Work instruction: Search through the entries for the word "none" and copy every line that has it.
----- Source material
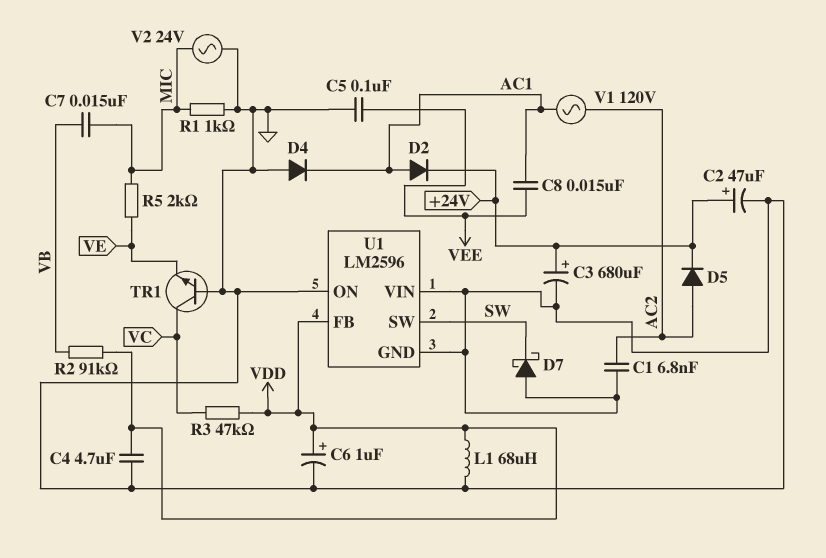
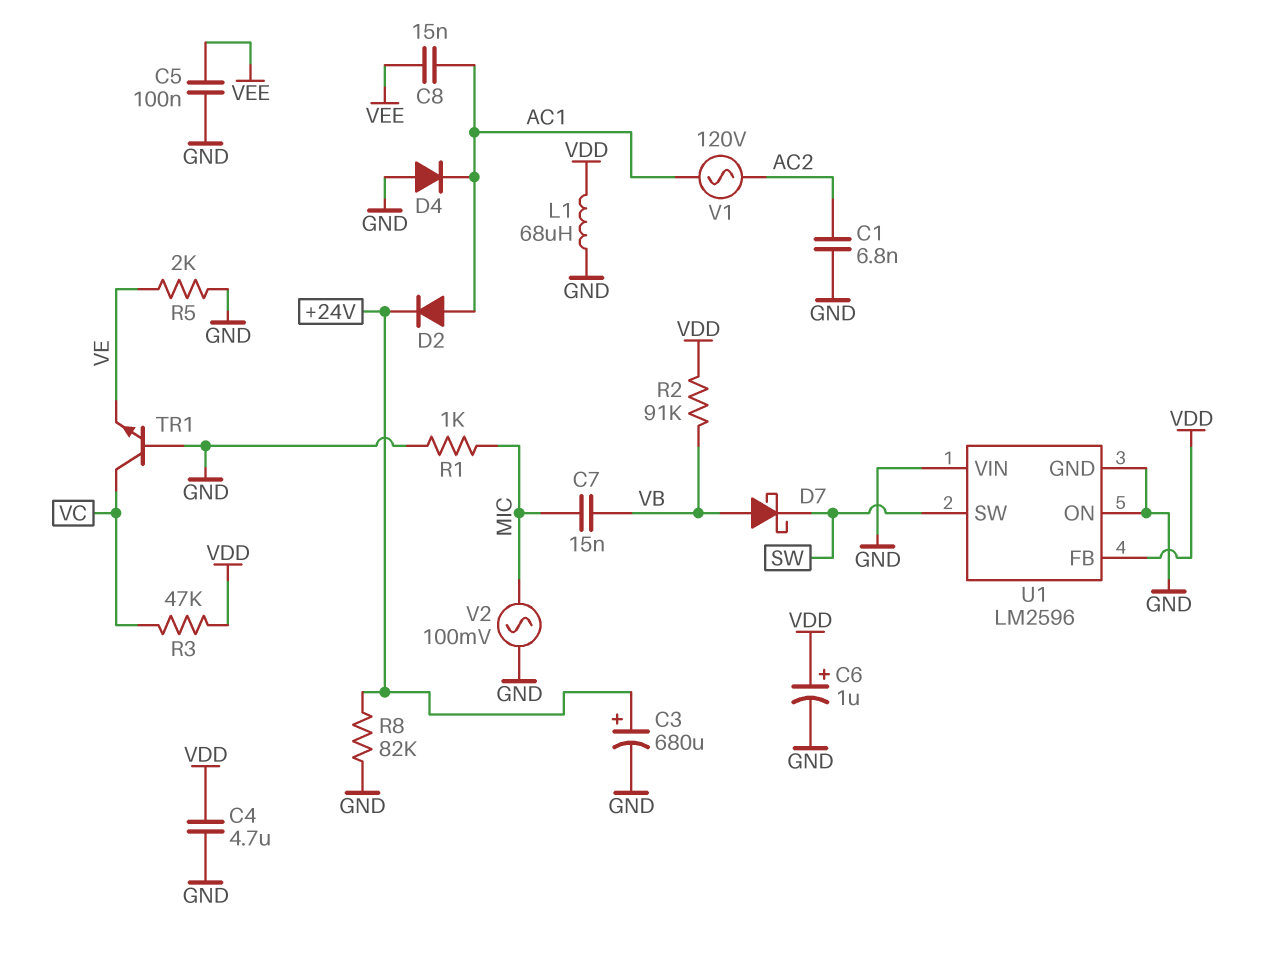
C2: 47uF (plus +24V, minus GND) -> none
D5: diode (A AC2, K +24V) -> none
D7: schottky (A GND, K SW) -> schottky (A VB, K SW)
R5: 2k (MIC, VE) -> 2k (GND, VE)
R8: none -> 82k (+24V, GND)
V2: AC 24V (GND, MIC) -> AC 100mV (GND, MIC)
----------
Response:
C2: 47uF (plus +24V, minus GND) -> none
D5: diode (A AC2, K +24V) -> none
R8: none -> 82k (+24V, GND)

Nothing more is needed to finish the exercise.